## Collected material
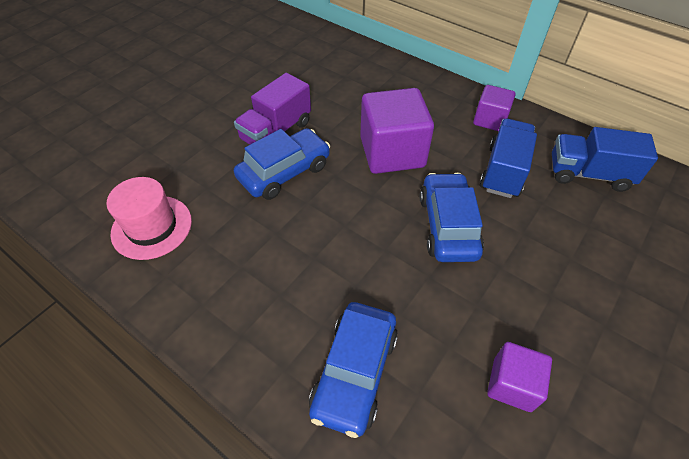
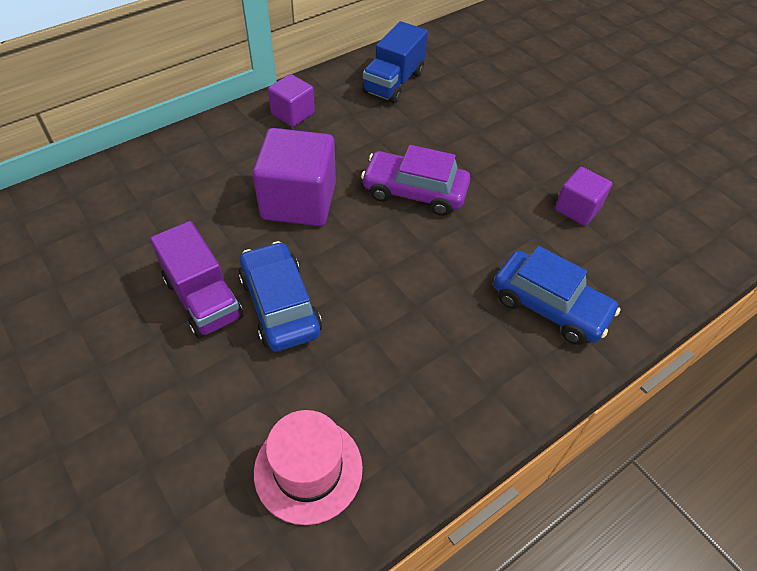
camera: 75 degrees left, 0 degrees up
(448, 226) = (414, 192): blue car -> purple car
(503, 171) = (365, 131): blue truck -> none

## Task description
Lines from the one containing "(448, 226) = (414, 192): blue" through the last line of the listing are to be restated word for word; no other line may appear.

## Response to this task
(448, 226) = (414, 192): blue car -> purple car
(503, 171) = (365, 131): blue truck -> none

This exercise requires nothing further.